* [THE REQUEST]:
Without pictures, output exactly the lines running from the line containing "Segment regions of" to the end of the listing below.

[Data records]
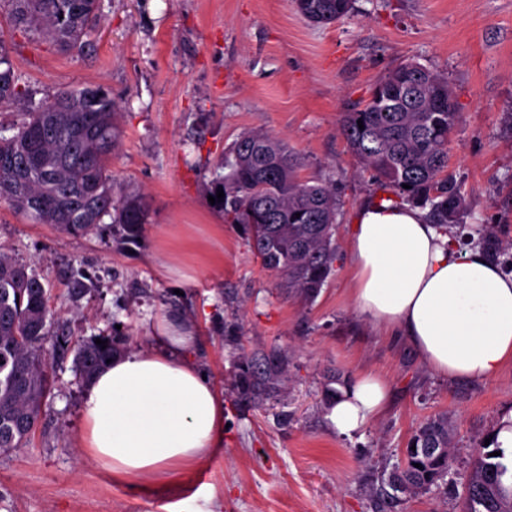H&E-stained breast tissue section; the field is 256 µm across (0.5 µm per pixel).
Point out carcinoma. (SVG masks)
Listing matches in <instances>:
<instances>
[{
	"mask_svg": "<svg viewBox=\"0 0 512 512\" xmlns=\"http://www.w3.org/2000/svg\"><path fill=\"white\" fill-rule=\"evenodd\" d=\"M15 26L39 31L63 48H82V38L102 18V0H9ZM297 12L314 25L333 24L353 11V0H295ZM0 35V103L22 92ZM118 106L102 85L64 89L33 112L18 132L0 138V203L34 224H55L87 233L108 216L124 240L137 241L149 209L135 191L118 193L110 165L123 131ZM461 113L448 79L403 61L378 80L363 105L343 115L341 128L353 154L397 198L429 207L431 221L459 224L466 204L448 177L451 134ZM364 128H359V125ZM224 175L212 193L224 222L243 227L261 266L280 286L314 301L334 274L338 259L336 188L300 176L302 159L287 142L261 131L241 132L224 151ZM409 188H403V185ZM489 256L512 249L493 225L484 226ZM235 323L224 324V345L236 351L232 391L240 402L260 405L289 381L290 355L282 349L248 353ZM51 311L43 283L26 266L0 252V448H22L34 434L50 389L46 345L52 340ZM90 339L76 345L85 380L118 351ZM453 426L443 413L422 423L408 441L403 466L388 477L402 493L429 488L450 475ZM419 463L422 468L414 467ZM490 453L481 454L466 482L465 512H512V488Z\"/></svg>",
	"mask_w": 512,
	"mask_h": 512,
	"instance_id": "obj_1",
	"label": "carcinoma"
}]
</instances>
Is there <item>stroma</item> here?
<instances>
[{
  "mask_svg": "<svg viewBox=\"0 0 512 512\" xmlns=\"http://www.w3.org/2000/svg\"><path fill=\"white\" fill-rule=\"evenodd\" d=\"M102 13L84 51L64 52L14 28L0 0V33L24 91L0 105V132L12 136L60 90L102 85L124 131L112 179L150 207L130 244L108 220L73 235L0 204V249L48 288L52 329L70 344L48 354L52 386L35 433L0 450V512H464V479L512 410V365L487 382L447 383L403 338L360 315L348 228L384 188L362 169L340 120L402 61L446 76L462 114L448 173L472 212L455 227L459 246L488 224L512 240V0H355L351 16L327 26L309 23L293 0H103ZM248 129L284 139L304 161L303 178L336 188L340 258L313 302L280 288L208 200L225 147ZM176 305L200 337L195 361L224 397V451L191 474L189 490H136L84 462L86 384L73 346L119 330L148 348L152 326ZM228 320L247 351L292 353L286 394L260 406L236 401ZM365 370L388 379V407L353 436L338 435L322 390L333 374ZM439 413L454 425L453 486L393 496L389 474Z\"/></svg>",
  "mask_w": 512,
  "mask_h": 512,
  "instance_id": "1",
  "label": "stroma"
}]
</instances>
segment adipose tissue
<instances>
[{
  "label": "adipose tissue",
  "instance_id": "1",
  "mask_svg": "<svg viewBox=\"0 0 512 512\" xmlns=\"http://www.w3.org/2000/svg\"><path fill=\"white\" fill-rule=\"evenodd\" d=\"M350 291L376 329L401 336L441 379L487 380L512 364V274L459 251L425 211L376 196L352 217ZM196 330L166 318L153 344L115 353L87 383L81 448L119 481L178 483L224 450V398L194 362ZM387 383L363 372L330 405L348 435L380 416Z\"/></svg>",
  "mask_w": 512,
  "mask_h": 512
}]
</instances>
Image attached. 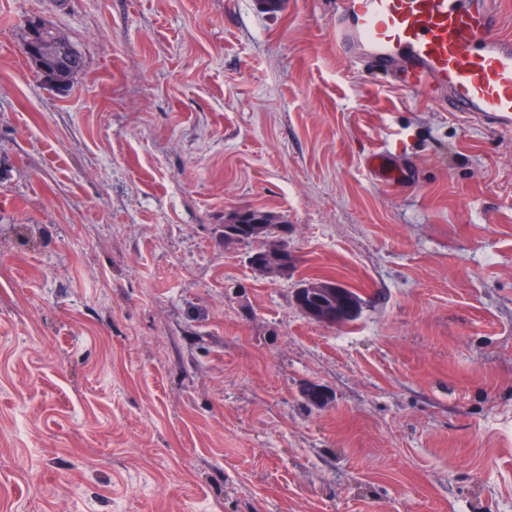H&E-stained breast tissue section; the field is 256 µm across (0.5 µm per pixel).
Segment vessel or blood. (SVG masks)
<instances>
[{"mask_svg": "<svg viewBox=\"0 0 512 512\" xmlns=\"http://www.w3.org/2000/svg\"><path fill=\"white\" fill-rule=\"evenodd\" d=\"M499 0H336L337 50L378 73L401 71L407 91L432 89L452 112L512 128V37L499 30ZM391 183L389 152L367 160Z\"/></svg>", "mask_w": 512, "mask_h": 512, "instance_id": "vessel-or-blood-1", "label": "vessel or blood"}]
</instances>
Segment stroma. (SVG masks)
<instances>
[{"mask_svg":"<svg viewBox=\"0 0 512 512\" xmlns=\"http://www.w3.org/2000/svg\"><path fill=\"white\" fill-rule=\"evenodd\" d=\"M332 9L0 0V512H512V129L345 61ZM321 277L354 321L297 307ZM52 29V28H51ZM27 30L29 32V39L27 40L28 34L25 38L24 49L28 52L29 56L34 57L38 62V67L43 72L47 74H40L45 80L50 83H54L57 86H63L67 83H70L72 77L79 72L83 65V59L81 55L74 49V47L62 39L55 30H48L44 34V41L52 40L57 45V51L59 56H61L64 60L61 62V69H57L53 71L52 74H49L51 70L55 69V60H57V55L53 50H47L45 42H42V31L44 32V28L41 22L37 19H31L28 21ZM32 58H28V61L35 67L36 69V60ZM64 69H67V73L65 75L61 74ZM46 77H49L46 79ZM368 167L380 183H391L396 178V168L389 152L379 151L373 153L367 160ZM247 211L240 217L241 242L252 247L250 255L262 251L261 266L271 270L277 277L288 276L294 265L293 254L288 248V224H280L274 238L265 241L272 234V226L279 224L281 218L271 211L246 207ZM280 219V220H279ZM282 221V220H281ZM264 246V247H263ZM332 288H335L334 285L327 282L304 284L300 285L296 289L295 294H297L301 299H304L305 295L312 296L314 294H324V296H319L315 298L321 299L323 302H325L327 307L334 309L336 313V323H344L353 320V318L355 317L356 310L360 305L359 296L353 291L344 288L340 285L336 286V293L334 292L333 294L328 295L333 292ZM298 307L301 309L299 305ZM302 308L303 310H301L304 311V313L310 319L316 322L324 324L332 322L329 317L321 316L320 311L316 308L309 306H306V308L302 306ZM336 323H331L330 325H334Z\"/></svg>","mask_w":512,"mask_h":512,"instance_id":"35a3bbf8","label":"stroma"}]
</instances>
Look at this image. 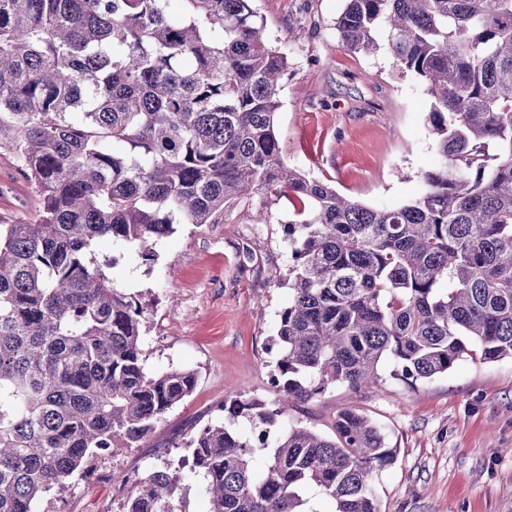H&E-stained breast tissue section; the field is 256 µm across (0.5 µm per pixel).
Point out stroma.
Segmentation results:
<instances>
[{
	"label": "stroma",
	"mask_w": 512,
	"mask_h": 512,
	"mask_svg": "<svg viewBox=\"0 0 512 512\" xmlns=\"http://www.w3.org/2000/svg\"><path fill=\"white\" fill-rule=\"evenodd\" d=\"M265 35L288 54L277 112L281 155L292 167L371 207L394 208L419 196L438 152L425 88L388 47L348 51L336 20L345 0H255ZM36 193L13 157L0 156V221L36 216ZM267 211V222L255 220ZM288 194L247 193L224 221L179 225L156 260L124 251L113 277L146 309L143 348L150 369L190 368L193 393L160 423L145 447L92 462L68 487L51 492L54 512H122V477L184 456L183 444L239 398L273 400L276 351L270 338L287 287L284 222ZM383 362L381 388L327 392L290 413L292 423L328 435L339 411L356 408L383 427L395 460L371 474L381 512H512V359L480 357L413 386Z\"/></svg>",
	"instance_id": "35a3bbf8"
}]
</instances>
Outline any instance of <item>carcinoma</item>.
I'll return each instance as SVG.
<instances>
[{
  "instance_id": "cac0c4a2",
  "label": "carcinoma",
  "mask_w": 512,
  "mask_h": 512,
  "mask_svg": "<svg viewBox=\"0 0 512 512\" xmlns=\"http://www.w3.org/2000/svg\"><path fill=\"white\" fill-rule=\"evenodd\" d=\"M0 0V155L39 200L0 223V512H43L88 464L141 448L196 385L147 368L145 315L111 275L108 240L155 260L177 224H222L242 194L288 189V306L277 399L234 401L190 436L210 512H380L370 483L396 449L358 409L328 437L296 403L410 385L472 355L512 359V0H347L351 51L386 35L430 97L440 163L422 193L377 209L288 167L275 115L288 55L254 0ZM246 418L251 431L230 424ZM168 464L123 512H176Z\"/></svg>"
}]
</instances>
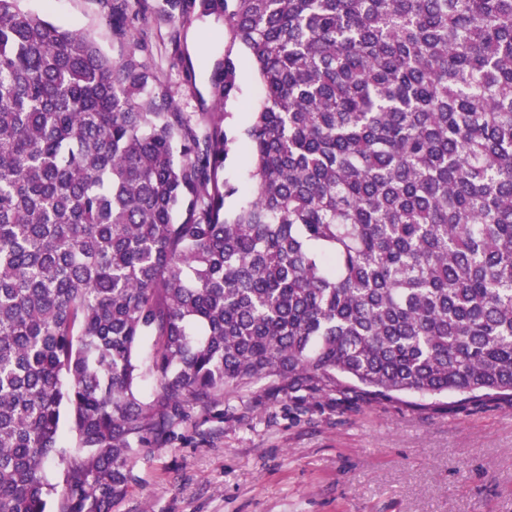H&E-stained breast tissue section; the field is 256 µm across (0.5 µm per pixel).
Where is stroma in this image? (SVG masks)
<instances>
[{
	"mask_svg": "<svg viewBox=\"0 0 512 512\" xmlns=\"http://www.w3.org/2000/svg\"><path fill=\"white\" fill-rule=\"evenodd\" d=\"M145 13L146 60L184 112H216L204 55L223 21ZM25 10L87 32L114 57L112 0H22ZM177 437L135 459L112 512H512V405L424 406L419 396L338 404L279 381L186 406Z\"/></svg>",
	"mask_w": 512,
	"mask_h": 512,
	"instance_id": "1",
	"label": "stroma"
}]
</instances>
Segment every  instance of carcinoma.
<instances>
[{
    "instance_id": "cac0c4a2",
    "label": "carcinoma",
    "mask_w": 512,
    "mask_h": 512,
    "mask_svg": "<svg viewBox=\"0 0 512 512\" xmlns=\"http://www.w3.org/2000/svg\"><path fill=\"white\" fill-rule=\"evenodd\" d=\"M0 0V512H112L184 406L288 389L512 403V0H168L224 20L182 112ZM242 155L251 198L226 165ZM155 390L146 395V382ZM67 419L73 441L62 431ZM240 86L242 94L238 102L234 105H228L226 110L234 112L236 123L243 122L245 114L251 112V104H257L262 97V87L260 79L253 67H245L240 73ZM229 106H232L228 108Z\"/></svg>"
}]
</instances>
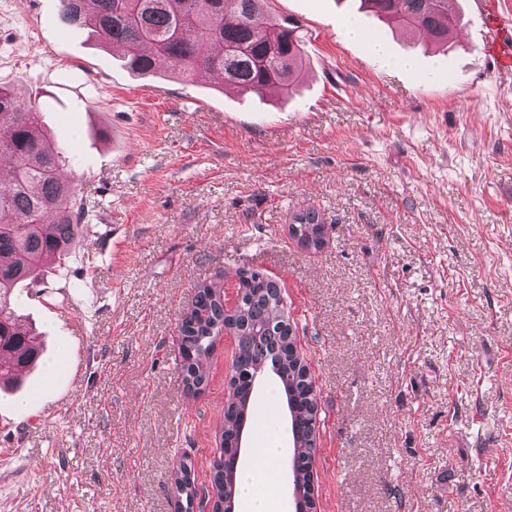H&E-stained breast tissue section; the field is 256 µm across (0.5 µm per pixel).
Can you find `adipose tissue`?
Masks as SVG:
<instances>
[{
    "label": "adipose tissue",
    "instance_id": "1",
    "mask_svg": "<svg viewBox=\"0 0 512 512\" xmlns=\"http://www.w3.org/2000/svg\"><path fill=\"white\" fill-rule=\"evenodd\" d=\"M280 450L271 444L251 452L240 470V503L242 512H286L287 503L278 482L271 476L279 469Z\"/></svg>",
    "mask_w": 512,
    "mask_h": 512
}]
</instances>
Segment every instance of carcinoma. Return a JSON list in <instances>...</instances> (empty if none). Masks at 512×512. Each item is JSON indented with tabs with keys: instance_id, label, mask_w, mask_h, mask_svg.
<instances>
[{
	"instance_id": "1",
	"label": "carcinoma",
	"mask_w": 512,
	"mask_h": 512,
	"mask_svg": "<svg viewBox=\"0 0 512 512\" xmlns=\"http://www.w3.org/2000/svg\"><path fill=\"white\" fill-rule=\"evenodd\" d=\"M263 0H59L62 19L73 28L91 26L100 41L123 52L127 68L151 73L166 64L177 76L190 80L199 73L224 74L235 88L263 95L270 91L291 94L302 79L304 60L299 26L280 21L264 10ZM368 9L403 32L426 30L439 42L464 24L448 0H360ZM0 382H12L39 357L22 315L12 301L20 284L38 281L39 265L65 254L85 216L77 185L65 179L66 151L45 134L38 112L19 103L14 90L0 85ZM324 223L315 210L292 216L299 233L293 239L315 251L310 235ZM245 289L243 310L224 316V280L198 285L191 311L178 326L185 353L183 383L197 395L206 386L214 343L224 327L239 336L237 369L241 385L248 375L280 363L276 382L284 399L299 401L294 416L298 433L293 447L296 479L307 482L314 455L315 414L305 405L313 382L290 351L289 330L279 284L260 271L237 273ZM246 406L241 397L224 411L223 435L236 430ZM239 475L224 474V452L212 462L211 500L220 512L224 499L238 493ZM175 499L187 510L197 495L191 469L178 463L170 473Z\"/></svg>"
}]
</instances>
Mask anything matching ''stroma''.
I'll return each mask as SVG.
<instances>
[{"label": "stroma", "instance_id": "stroma-1", "mask_svg": "<svg viewBox=\"0 0 512 512\" xmlns=\"http://www.w3.org/2000/svg\"><path fill=\"white\" fill-rule=\"evenodd\" d=\"M359 5L266 0L306 69L260 96L133 75L59 0H0V83L67 151L86 210L13 291L42 354L0 389V512H174L182 461L210 488L238 347L221 336L187 394L177 325L241 269L279 283L311 372L317 512H512V73L478 0H454L468 30L441 48ZM305 209L321 250L288 234Z\"/></svg>", "mask_w": 512, "mask_h": 512}]
</instances>
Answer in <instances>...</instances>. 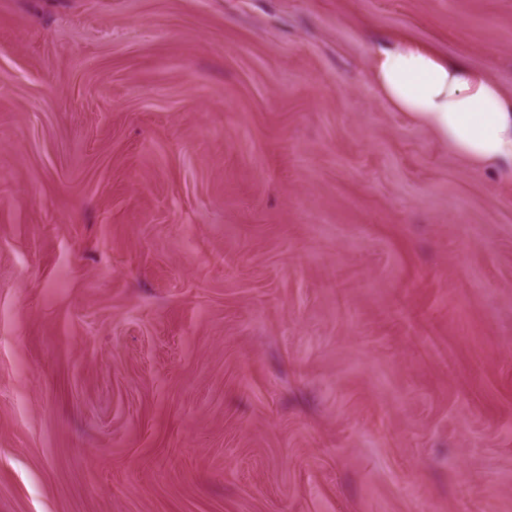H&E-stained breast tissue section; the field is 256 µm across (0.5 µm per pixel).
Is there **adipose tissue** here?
Masks as SVG:
<instances>
[{
	"mask_svg": "<svg viewBox=\"0 0 512 512\" xmlns=\"http://www.w3.org/2000/svg\"><path fill=\"white\" fill-rule=\"evenodd\" d=\"M372 79L459 158L512 174V94L466 63L410 45L374 53Z\"/></svg>",
	"mask_w": 512,
	"mask_h": 512,
	"instance_id": "ef3b65f1",
	"label": "adipose tissue"
}]
</instances>
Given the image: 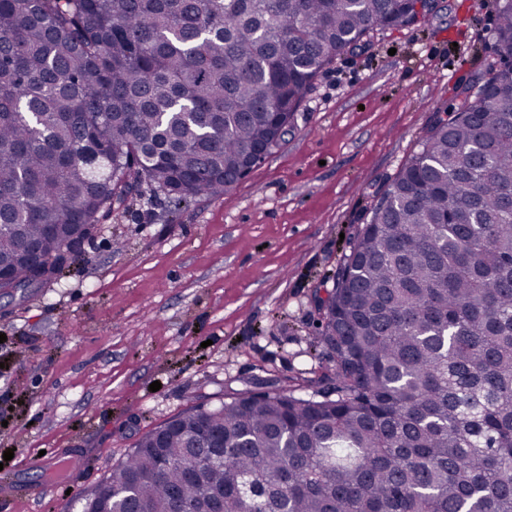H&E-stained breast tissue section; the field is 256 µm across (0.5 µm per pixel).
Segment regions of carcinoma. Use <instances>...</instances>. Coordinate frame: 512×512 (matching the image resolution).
Listing matches in <instances>:
<instances>
[{
  "mask_svg": "<svg viewBox=\"0 0 512 512\" xmlns=\"http://www.w3.org/2000/svg\"><path fill=\"white\" fill-rule=\"evenodd\" d=\"M413 0H0V268L56 279L144 189L222 196L317 74ZM316 307L312 392L147 433L82 512H512V0ZM199 435L203 448H189Z\"/></svg>",
  "mask_w": 512,
  "mask_h": 512,
  "instance_id": "obj_1",
  "label": "carcinoma"
}]
</instances>
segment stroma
Wrapping results in <instances>:
<instances>
[{
	"instance_id": "1",
	"label": "stroma",
	"mask_w": 512,
	"mask_h": 512,
	"mask_svg": "<svg viewBox=\"0 0 512 512\" xmlns=\"http://www.w3.org/2000/svg\"><path fill=\"white\" fill-rule=\"evenodd\" d=\"M495 0H438L370 30L314 79L294 122L221 197L114 206L62 275L0 296V512H81L148 432L247 391L303 389L316 291L437 115L496 56ZM159 391H150L152 382Z\"/></svg>"
}]
</instances>
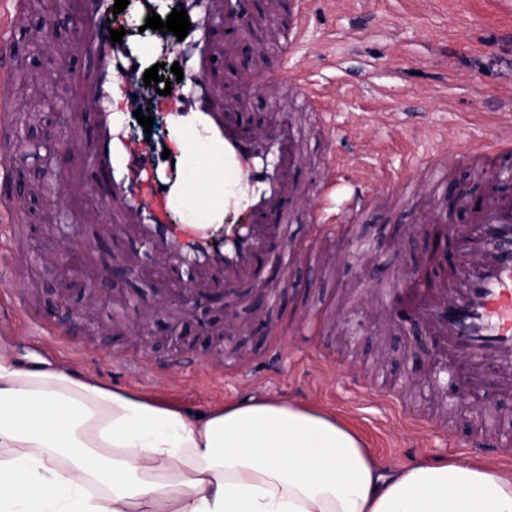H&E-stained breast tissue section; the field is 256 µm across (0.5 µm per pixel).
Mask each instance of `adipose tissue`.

* [OUTPUT]:
Segment regions of carcinoma. Use <instances>...</instances>. Coordinate frame: 512×512 (matching the image resolution).
Listing matches in <instances>:
<instances>
[{
  "mask_svg": "<svg viewBox=\"0 0 512 512\" xmlns=\"http://www.w3.org/2000/svg\"><path fill=\"white\" fill-rule=\"evenodd\" d=\"M413 0H0V268L56 279L144 189L222 196L317 74ZM316 307L312 392L147 433L82 512H512V0ZM199 435L203 448H189Z\"/></svg>",
  "mask_w": 512,
  "mask_h": 512,
  "instance_id": "obj_1",
  "label": "carcinoma"
}]
</instances>
segment stroma
Wrapping results in <instances>:
<instances>
[{
	"instance_id": "1",
	"label": "stroma",
	"mask_w": 512,
	"mask_h": 512,
	"mask_svg": "<svg viewBox=\"0 0 512 512\" xmlns=\"http://www.w3.org/2000/svg\"><path fill=\"white\" fill-rule=\"evenodd\" d=\"M495 0H438L370 30L314 79L294 122L221 197L114 206L62 275L0 296V512H81L148 432L247 391L303 389L316 291L437 115L496 56ZM159 391H150L152 382Z\"/></svg>"
}]
</instances>
H&E-stained breast tissue section; the field is 256 µm across (0.5 µm per pixel).
Mask each instance of `adipose tissue`.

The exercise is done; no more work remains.